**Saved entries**

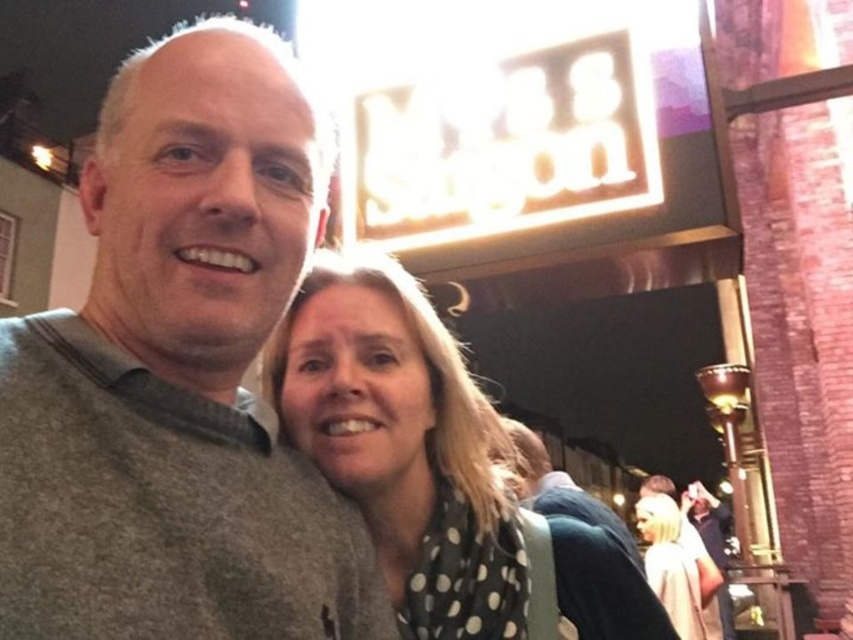
Question: Which of the following is the farthest from the observer?

Choices:
 (A) black dotted scarf at center
 (B) dark gray sweater at center

Answer: (B)

Question: From the image, what is the correct spatial relationship of gray sweater at left in relation to white dotted scarf at lower right?

Choices:
 (A) above
 (B) below

Answer: (A)

Question: Estimate the real-world distances between objects in this image. Which object is closer to the white dotted scarf at lower right?

Choices:
 (A) gray sweater at left
 (B) dark gray sweater at center
 (C) black dotted scarf at center

Answer: (B)

Question: Considering the relative positions of black dotted scarf at center and dark gray sweater at center in the image provided, where is black dotted scarf at center located with respect to dark gray sweater at center?

Choices:
 (A) below
 (B) above

Answer: (B)

Question: Among these points, which one is nearest to the camera?

Choices:
 (A) (299, 161)
 (B) (643, 552)
 (C) (590, 499)

Answer: (A)

Question: Where is gray sweater at left located in relation to black dotted scarf at center in the image?

Choices:
 (A) left
 (B) right

Answer: (A)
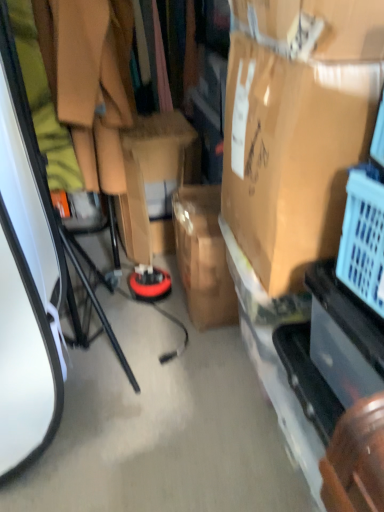
You are a GUI agent. You are given a task and a screenshot of the screen. Output one action in this format:
    pyautogui.click(x=<x>, y=<y>)
    Task: Click on the brown cardboard box at upper right
    This screenshot has height=512, width=384.
    Given the screenshot: What is the action you would take?
    pyautogui.click(x=296, y=126)

What do you see at coordinates (296, 126) in the screenshot? I see `brown cardboard box at upper right` at bounding box center [296, 126].

You are a GUI agent. You are given a task and a screenshot of the screen. Output one action in this format:
    pyautogui.click(x=<x>, y=<y>)
    Task: Click on the brown cardboard box at upper right
    The height and width of the screenshot is (512, 384).
    Given the screenshot: What is the action you would take?
    pyautogui.click(x=296, y=126)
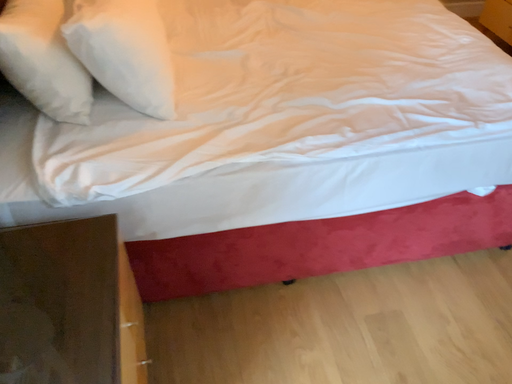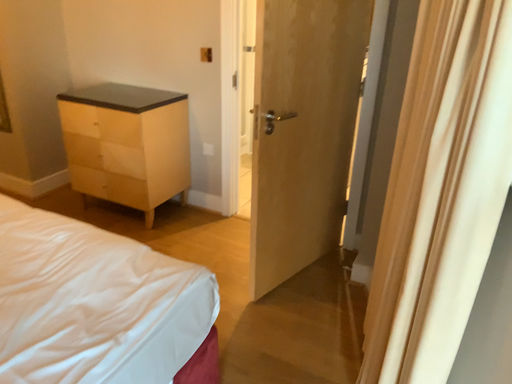
Question: How did the camera likely rotate when shooting the video?

Choices:
 (A) rotated left
 (B) rotated right

Answer: (B)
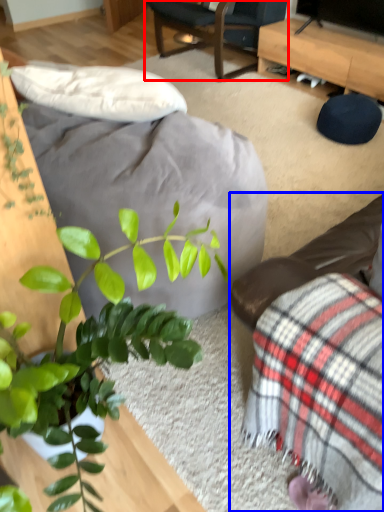
Question: Which point is further to the camera, chair (highlighted by a red box) or studio couch (highlighted by a blue box)?

Choices:
 (A) chair
 (B) studio couch

Answer: (A)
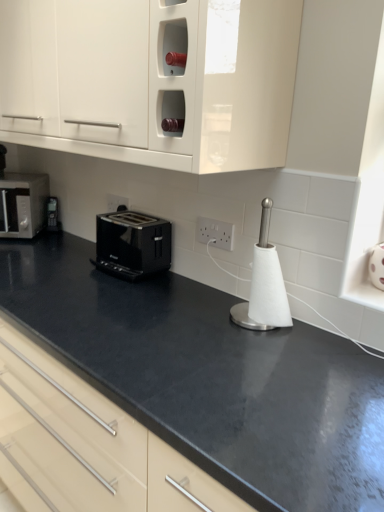
In order to face white plastic electric outlet at center, positioned as the 2th electric outlet in top-to-bottom order, should I rotate leftwards or rightwards?

Turn right approximately 3.194 degrees to face it.

This screenshot has width=384, height=512. What do you see at coordinates (215, 233) in the screenshot?
I see `white plastic electric outlet at center, placed as the first electric outlet when sorted from bottom to top` at bounding box center [215, 233].

Locate an element on the screen. Image resolution: width=384 pixels, height=512 pixels. black glossy toaster at center is located at coordinates (132, 244).

In order to face black glossy toaster at center, should I rotate leftwards or rightwards?

Turn left approximately 8.273 degrees to face it.

Image resolution: width=384 pixels, height=512 pixels. Find the location of `white glossy cabinet at upper center`. white glossy cabinet at upper center is located at coordinates (151, 80).

Where is `matte silver toaster at left`? This screenshot has width=384, height=512. matte silver toaster at left is located at coordinates (23, 204).

Which object is more forward, white glossy cabinet at upper center or white plastic electrical outlet at center, placed as the 2th electric outlet when sorted from bottom to top?

white glossy cabinet at upper center is closer to the camera.

Can you tell me how much white glossy cabinet at upper center and white plastic electrical outlet at center, the first electric outlet from the back, differ in facing direction?

There is a 0.396-degree angle between the facing directions of white glossy cabinet at upper center and white plastic electrical outlet at center, the first electric outlet from the back.

Is white plastic electrical outlet at center, placed as the second electric outlet when sorted from right to left, located within white glossy cabinet at upper center?

No, white plastic electrical outlet at center, placed as the second electric outlet when sorted from right to left, is not inside white glossy cabinet at upper center.

Is white glossy cabinet at upper center next to white plastic electrical outlet at center, placed as the 2th electric outlet when sorted from bottom to top, and touching it?

white glossy cabinet at upper center and white plastic electrical outlet at center, placed as the 2th electric outlet when sorted from bottom to top, are clearly separated.

Which of these two, white plastic electric outlet at center, the 1th electric outlet from the front, or black glossy toaster at center, is smaller?

white plastic electric outlet at center, the 1th electric outlet from the front.

In the scene shown: From the image's perspective, which is below, white plastic electric outlet at center, the 1th electric outlet from the front, or black glossy toaster at center?

black glossy toaster at center, from the image's perspective.

Is white plastic electric outlet at center, positioned as the 2th electric outlet in top-to-bottom order, turned away from black glossy toaster at center?

white plastic electric outlet at center, positioned as the 2th electric outlet in top-to-bottom order, does not have its back to black glossy toaster at center.

Considering the sizes of white plastic electric outlet at center, positioned as the 2th electric outlet in top-to-bottom order, and black glossy toaster at center in the image, is white plastic electric outlet at center, positioned as the 2th electric outlet in top-to-bottom order, taller or shorter than black glossy toaster at center?

white plastic electric outlet at center, positioned as the 2th electric outlet in top-to-bottom order, is shorter than black glossy toaster at center.

Is matte silver toaster at left facing towards white plastic electrical outlet at center, placed as the second electric outlet when sorted from right to left?

No, matte silver toaster at left is not aimed at white plastic electrical outlet at center, placed as the second electric outlet when sorted from right to left.

Is point (13, 219) positioned before point (117, 209)?

No, (13, 219) is behind (117, 209).

Find the location of a particular element. This screenshot has height=512, width=384. the 1st electric outlet below the matte silver toaster at left (from the image's perspective) is located at coordinates (117, 203).

Considering the sizes of matte silver toaster at left and white plastic electric outlet at center, which is the 2th electric outlet from left to right, in the image, is matte silver toaster at left taller or shorter than white plastic electric outlet at center, which is the 2th electric outlet from left to right,?

In the image, matte silver toaster at left appears to be taller than white plastic electric outlet at center, which is the 2th electric outlet from left to right.

Is matte silver toaster at left in front of or behind white plastic electric outlet at center, placed as the 2th electric outlet when sorted from back to front, in the image?

matte silver toaster at left is positioned farther from the viewer than white plastic electric outlet at center, placed as the 2th electric outlet when sorted from back to front.

From the image's perspective, who appears lower, matte silver toaster at left or white plastic electric outlet at center, which is the first electric outlet in right-to-left order?

white plastic electric outlet at center, which is the first electric outlet in right-to-left order, appears lower in the image.

Considering the positions of objects matte silver toaster at left and white plastic electric outlet at center, the 1th electric outlet from the front, in the image provided, who is more to the left, matte silver toaster at left or white plastic electric outlet at center, the 1th electric outlet from the front,?

matte silver toaster at left.

Does white plastic electrical outlet at center, the first electric outlet from the back, have a larger size compared to matte silver toaster at left?

No, white plastic electrical outlet at center, the first electric outlet from the back, is not bigger than matte silver toaster at left.

From the picture: From the image's perspective, which one is positioned lower, white plastic electrical outlet at center, the 2th electric outlet from the front, or matte silver toaster at left?

white plastic electrical outlet at center, the 2th electric outlet from the front, is shown below in the image.

From a real-world perspective, between white plastic electrical outlet at center, the 2th electric outlet from the front, and matte silver toaster at left, who is vertically higher?

white plastic electrical outlet at center, the 2th electric outlet from the front, is physically above.

Is white plastic electrical outlet at center, placed as the 2th electric outlet when sorted from bottom to top, positioned in front of matte silver toaster at left?

Yes, it is.

Identify the location of home appliance lying above the white paper towel holder at center (from the image's perspective). (23, 204).

Does white paper towel holder at center have a smaller size compared to matte silver toaster at left?

Yes, white paper towel holder at center is smaller than matte silver toaster at left.

Measure the distance between white paper towel holder at center and matte silver toaster at left.

white paper towel holder at center is 3.78 feet from matte silver toaster at left.

From the image's perspective, between white paper towel holder at center and matte silver toaster at left, who is located below?

white paper towel holder at center.

Does white plastic electric outlet at center, which is the 2th electric outlet from left to right, have a greater height compared to white paper towel holder at center?

No, white plastic electric outlet at center, which is the 2th electric outlet from left to right, is not taller than white paper towel holder at center.

Could white paper towel holder at center be considered to be inside white plastic electric outlet at center, positioned as the 2th electric outlet in top-to-bottom order?

That's incorrect, white paper towel holder at center is not inside white plastic electric outlet at center, positioned as the 2th electric outlet in top-to-bottom order.

Does point (213, 237) come in front of point (255, 273)?

No, it is not.

Looking at their sizes, would you say white plastic electric outlet at center, which is the 2th electric outlet from left to right, is wider or thinner than white paper towel holder at center?

white plastic electric outlet at center, which is the 2th electric outlet from left to right, is thinner than white paper towel holder at center.

I want to click on cabinetry that appears above the white plastic electrical outlet at center, placed as the second electric outlet when sorted from right to left (from a real-world perspective), so click(151, 80).

Where is `toaster located below the white plastic electric outlet at center, which is the first electric outlet in right-to-left order (from the image's perspective)`? toaster located below the white plastic electric outlet at center, which is the first electric outlet in right-to-left order (from the image's perspective) is located at coordinates (132, 244).

When comparing their distances from white plastic electric outlet at center, positioned as the 2th electric outlet in top-to-bottom order, does black glossy toaster at center or white glossy cabinet at upper center seem further?

white glossy cabinet at upper center lies further to white plastic electric outlet at center, positioned as the 2th electric outlet in top-to-bottom order, than the other object.

Based on their spatial positions, is matte silver toaster at left or black glossy toaster at center closer to white paper towel holder at center?

Based on the image, black glossy toaster at center appears to be nearer to white paper towel holder at center.

Estimate the real-world distances between objects in this image. Which object is further from white plastic electrical outlet at center, placed as the 2th electric outlet when sorted from bottom to top, matte silver toaster at left or white plastic electric outlet at center, which is the 2th electric outlet from left to right?

Among the two, white plastic electric outlet at center, which is the 2th electric outlet from left to right, is located further to white plastic electrical outlet at center, placed as the 2th electric outlet when sorted from bottom to top.

In the scene shown: Which object lies further to the anchor point white paper towel holder at center, white glossy cabinet at upper center or white plastic electrical outlet at center, placed as the 2th electric outlet when sorted from bottom to top?

The object further to white paper towel holder at center is white plastic electrical outlet at center, placed as the 2th electric outlet when sorted from bottom to top.

From the picture: Estimate the real-world distances between objects in this image. Which object is further from white paper towel holder at center, white plastic electrical outlet at center, which appears as the 1th electric outlet when viewed from the top, or matte silver toaster at left?

matte silver toaster at left lies further to white paper towel holder at center than the other object.

From the image, which object appears to be nearer to black glossy toaster at center, white plastic electric outlet at center, placed as the 2th electric outlet when sorted from back to front, or white paper towel holder at center?

white plastic electric outlet at center, placed as the 2th electric outlet when sorted from back to front, is positioned closer to the anchor black glossy toaster at center.

Estimate the real-world distances between objects in this image. Which object is closer to white plastic electrical outlet at center, the first electric outlet from the back, white glossy cabinet at upper center or matte silver toaster at left?

The object closer to white plastic electrical outlet at center, the first electric outlet from the back, is matte silver toaster at left.

Looking at the image, which one is located further to black glossy toaster at center, matte silver toaster at left or white paper towel holder at center?

matte silver toaster at left.

At what (x,y) coordinates should I click in order to perform the action: click on electric outlet located between matte silver toaster at left and white plastic electric outlet at center, placed as the 2th electric outlet when sorted from back to front, in the left-right direction. Please return your answer as a coordinate pair (x, y). The image size is (384, 512). Looking at the image, I should click on tap(117, 203).

In order to click on appliance between white glossy cabinet at upper center and white plastic electrical outlet at center, the first electric outlet viewed from the left, along the z-axis in this screenshot , I will do `click(264, 285)`.

Locate an element on the screen. This screenshot has height=512, width=384. toaster between matte silver toaster at left and white paper towel holder at center is located at coordinates (132, 244).

The width and height of the screenshot is (384, 512). I want to click on electric outlet between black glossy toaster at center and white paper towel holder at center, so click(x=215, y=233).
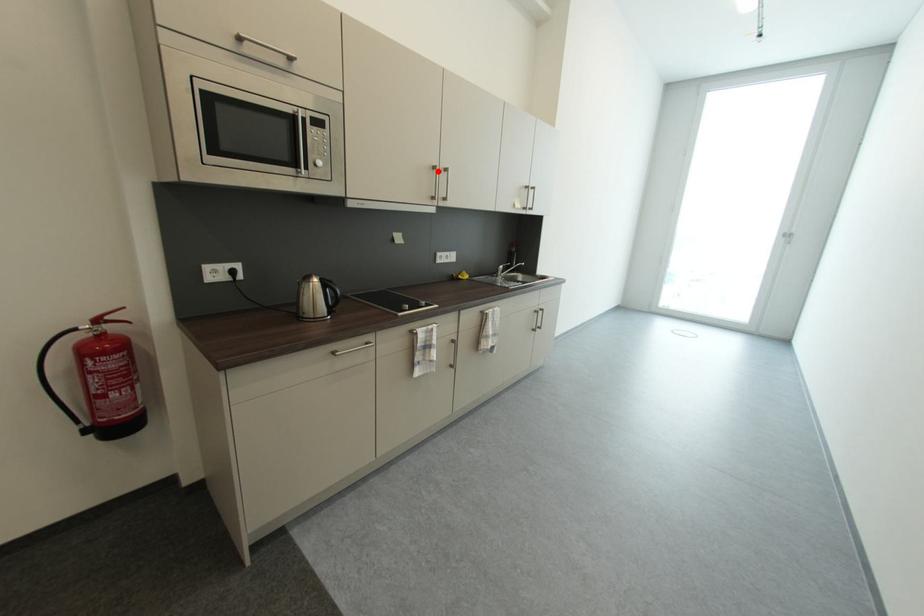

**EXERCISE GOAL**
Give the records as a numbered list, leaving out blank lines, starting with the line with "No, it is not." and going on through the line with "I want to click on cabinetry".

**TASK RESPONSE**
1. No, it is not.
2. Looking at their sizes, would you say white plastic electric outlet at center, which is the 2th electric outlet from left to right, is wider or thinner than white paper towel holder at center?
3. white plastic electric outlet at center, which is the 2th electric outlet from left to right, is thinner than white paper towel holder at center.
4. I want to click on cabinetry that appears above the white plastic electrical outlet at center, placed as the second electric outlet when sorted from right to left (from a real-world perspective), so click(151, 80).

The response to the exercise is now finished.